(Work to complete): In the copy, include every entry exactly but none of the pictures.

----------------------------------------

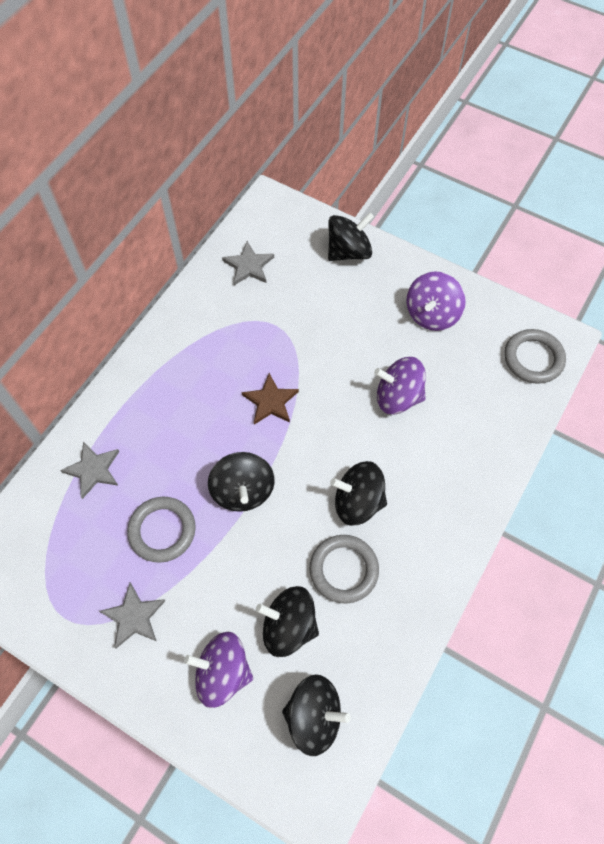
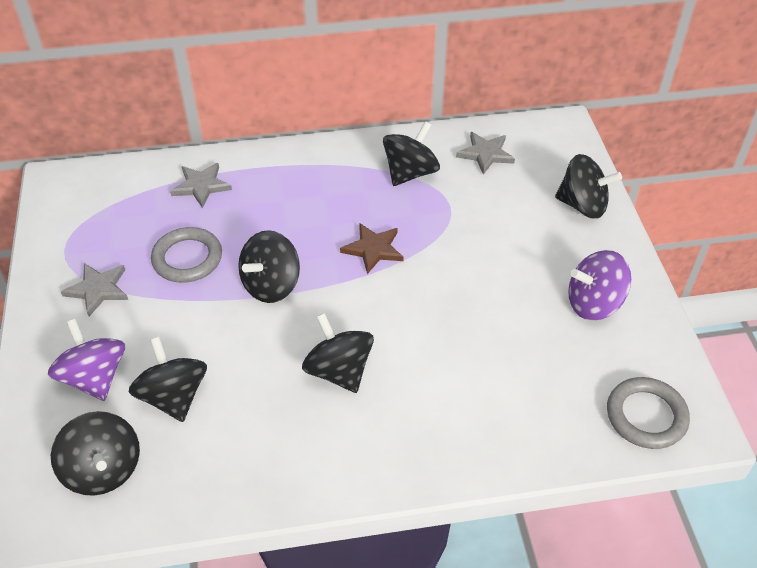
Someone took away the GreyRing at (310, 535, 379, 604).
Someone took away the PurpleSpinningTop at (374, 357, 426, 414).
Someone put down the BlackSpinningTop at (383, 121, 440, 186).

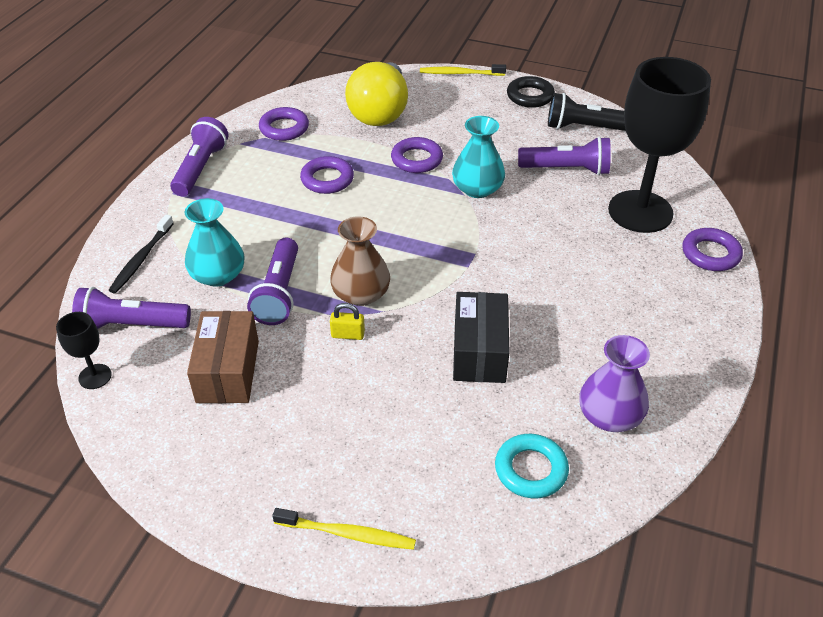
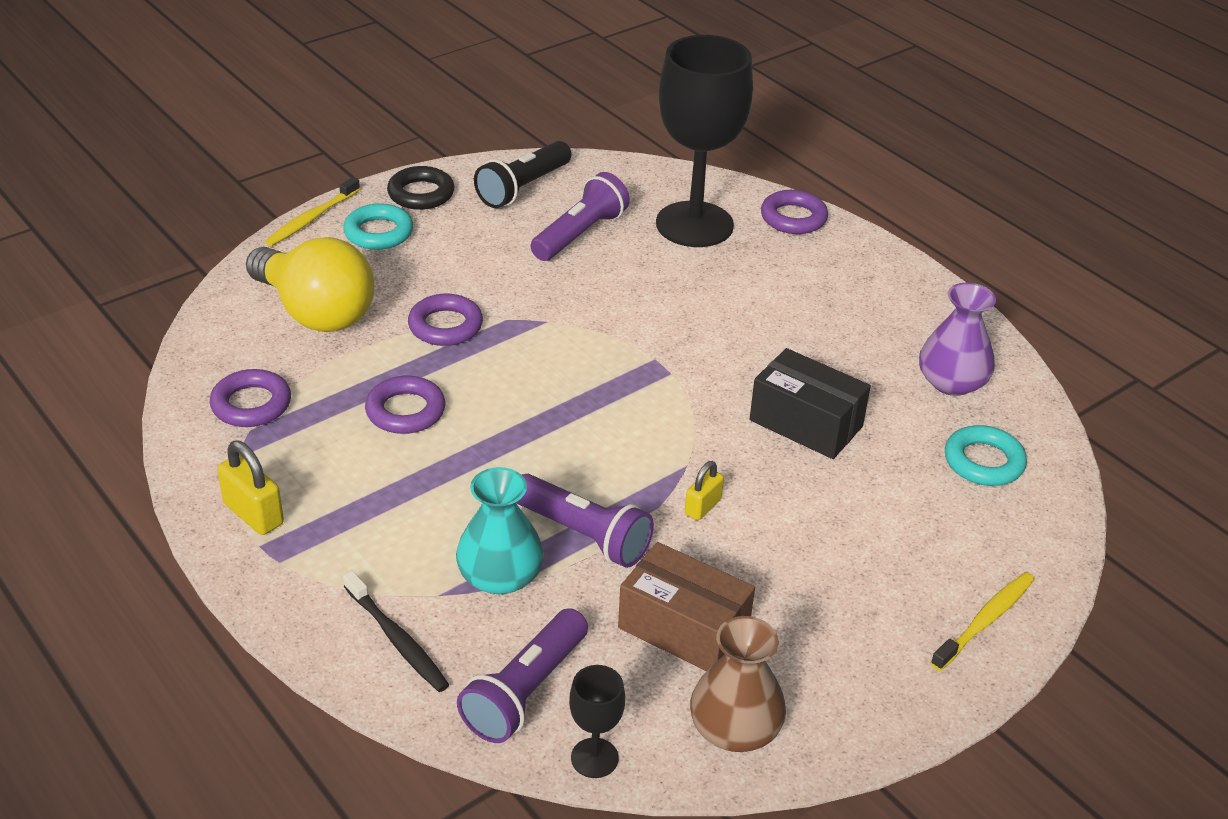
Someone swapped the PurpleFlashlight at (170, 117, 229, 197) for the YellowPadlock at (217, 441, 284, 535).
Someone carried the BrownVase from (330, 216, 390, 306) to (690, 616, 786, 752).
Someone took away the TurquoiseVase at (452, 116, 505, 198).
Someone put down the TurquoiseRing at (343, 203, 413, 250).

----------------------------------------

(Solution to the exercise):
Someone took away the GreyRing at (310, 535, 379, 604).
Someone took away the PurpleSpinningTop at (374, 357, 426, 414).
Someone put down the BlackSpinningTop at (383, 121, 440, 186).

Someone swapped the PurpleFlashlight at (170, 117, 229, 197) for the YellowPadlock at (217, 441, 284, 535).
Someone carried the BrownVase from (330, 216, 390, 306) to (690, 616, 786, 752).
Someone took away the TurquoiseVase at (452, 116, 505, 198).
Someone put down the TurquoiseRing at (343, 203, 413, 250).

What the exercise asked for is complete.